## EXERCISE
Each entry below is to be reproduced exactly, though any pictures it holds must be omitted.

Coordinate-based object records
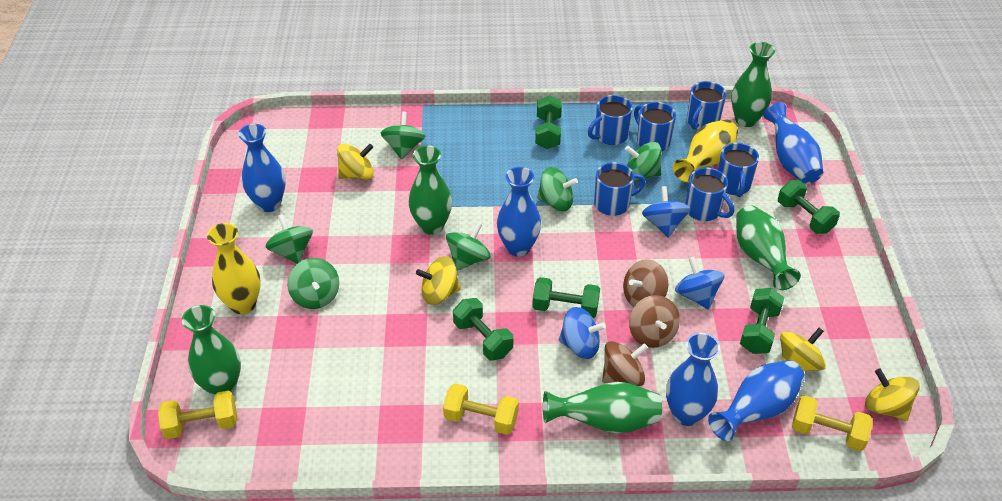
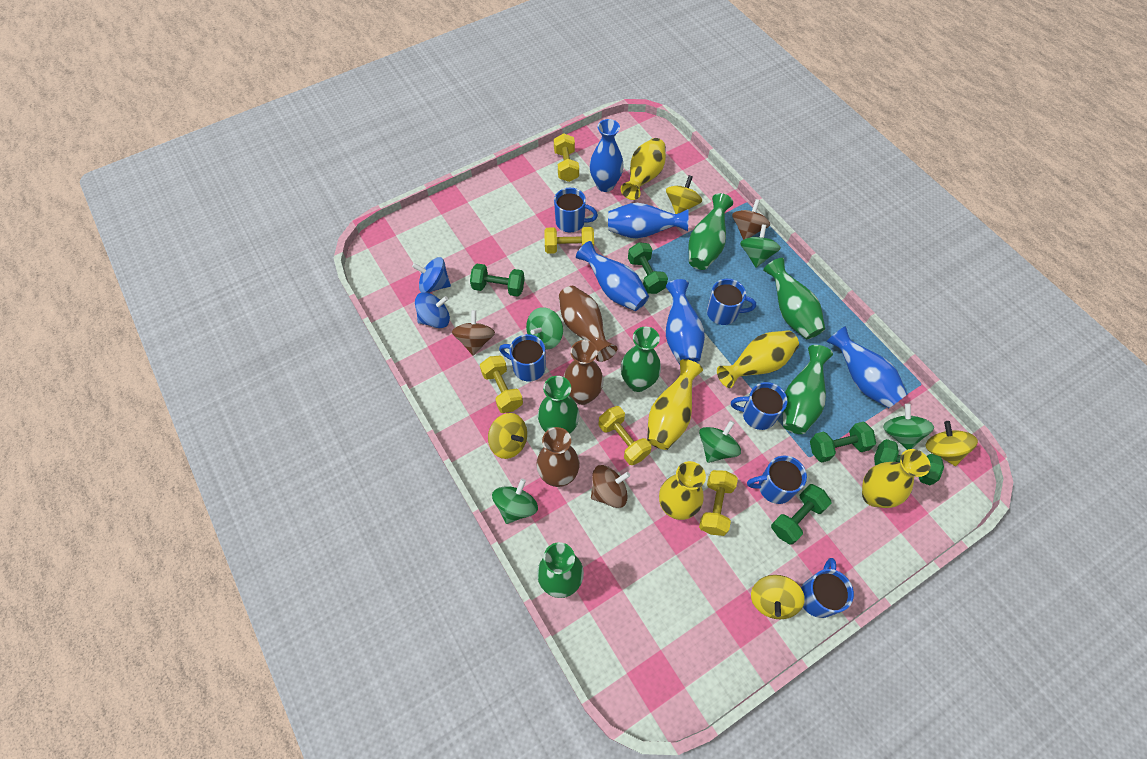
blue spinning top: 3 -> 2
brown vase: 0 -> 3
green spinning top: 6 -> 5
green vase: 5 -> 6
yellow dumbbell: 3 -> 5
yellow vase: 2 -> 5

## RESPONSE TO THE TASK
blue spinning top: 3 -> 2
brown vase: 0 -> 3
green spinning top: 6 -> 5
green vase: 5 -> 6
yellow dumbbell: 3 -> 5
yellow vase: 2 -> 5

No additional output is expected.